◆ Task prompt
Apart from the images, repeat the data below exactly as written.

--- Task input Enclosed Below ---

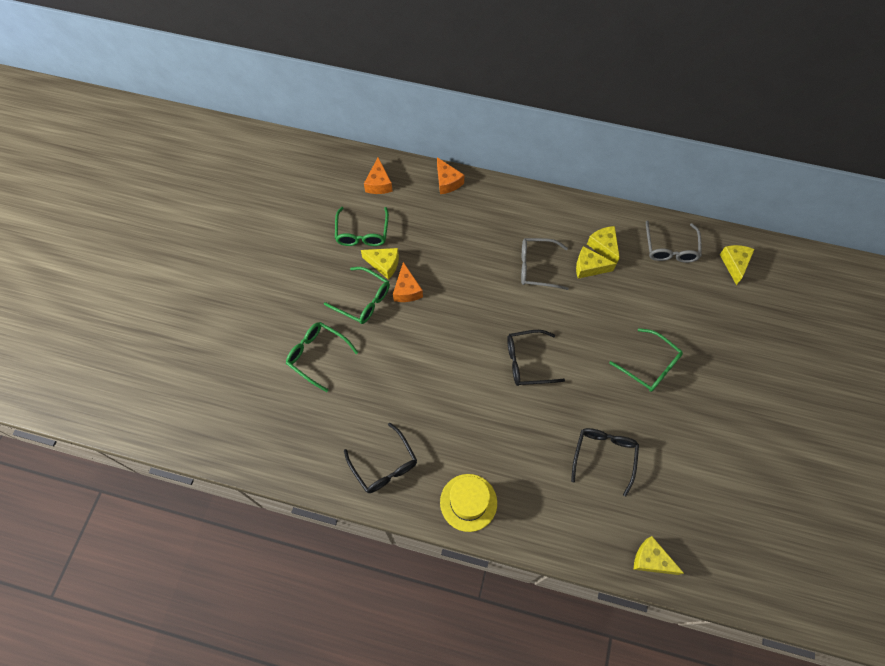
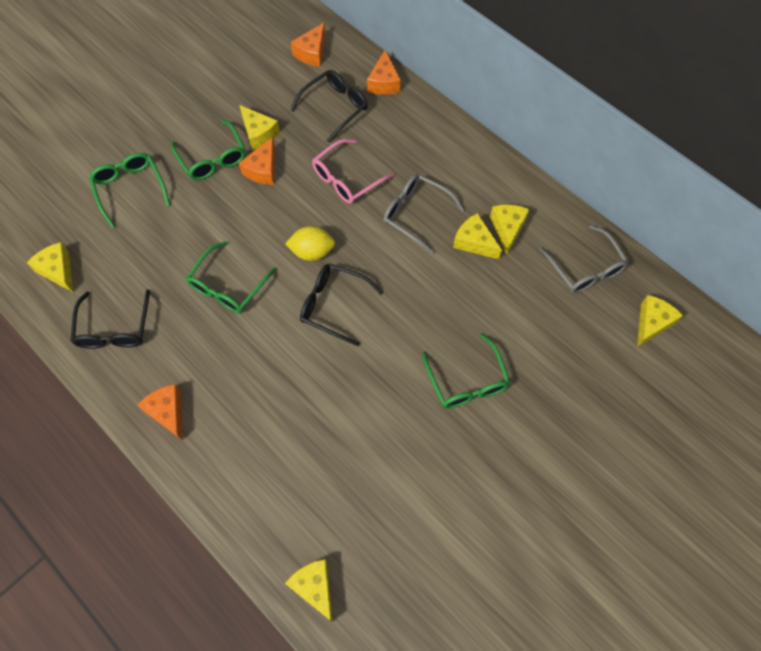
camera: 30 degrees right, 0 degrees up
(309, 446) = (58, 271): none -> yellow cheese
(362, 233) = (260, 93): green glasses -> green glasses (228, 286)
(468, 502) = (168, 412): yellow hat -> orange cheese
(471, 266) = (347, 179): none -> pink glasses
(485, 332) = (312, 252): none -> yellow lemon
(604, 456) = (344, 448): black glasses -> black glasses (335, 107)
(670, 248) = (585, 268): grey glasses -> grey glasses turned 60 degrees counterclockwise

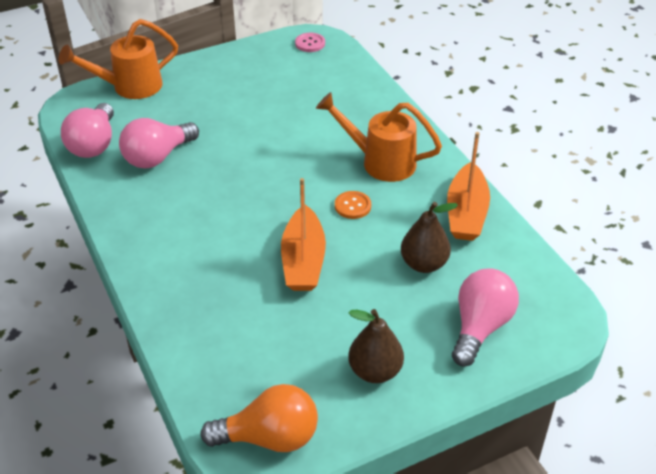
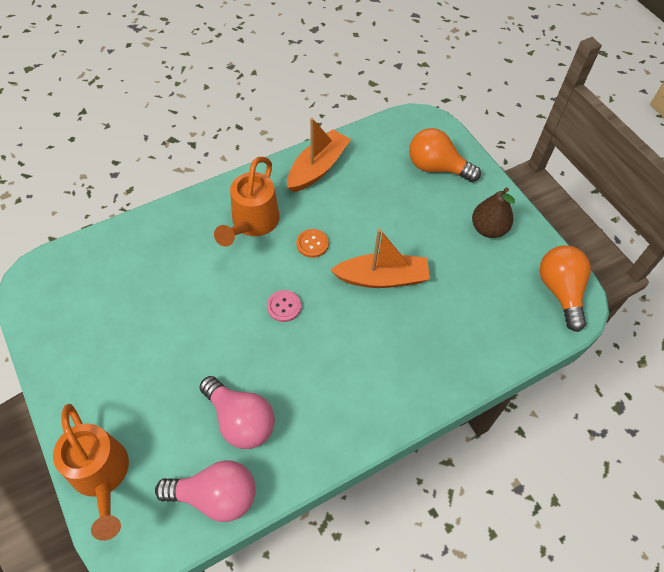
camera: 95 degrees left, 15 degrees up
(310, 43) = (42, 286): pink button -> pink button (284, 306)
(424, 264) = (377, 197): brown pear -> none
(466, 213) = (317, 168): orange boat -> orange boat turned 60 degrees counterclockwise
(480, 327) = (437, 167): pink light bulb -> orange light bulb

--- End of Enclosed Task input ---

◆ Expected answer
camera: 30 degrees right, 0 degrees up
(309, 446) = (58, 271): none -> yellow cheese
(362, 233) = (260, 93): green glasses -> green glasses (228, 286)
(468, 502) = (168, 412): yellow hat -> orange cheese
(471, 266) = (347, 179): none -> pink glasses
(485, 332) = (312, 252): none -> yellow lemon
(604, 456) = (344, 448): black glasses -> black glasses (335, 107)
(670, 248) = (585, 268): grey glasses -> grey glasses turned 60 degrees counterclockwise

camera: 95 degrees left, 15 degrees up
(310, 43) = (42, 286): pink button -> pink button (284, 306)
(424, 264) = (377, 197): brown pear -> none
(466, 213) = (317, 168): orange boat -> orange boat turned 60 degrees counterclockwise
(480, 327) = (437, 167): pink light bulb -> orange light bulb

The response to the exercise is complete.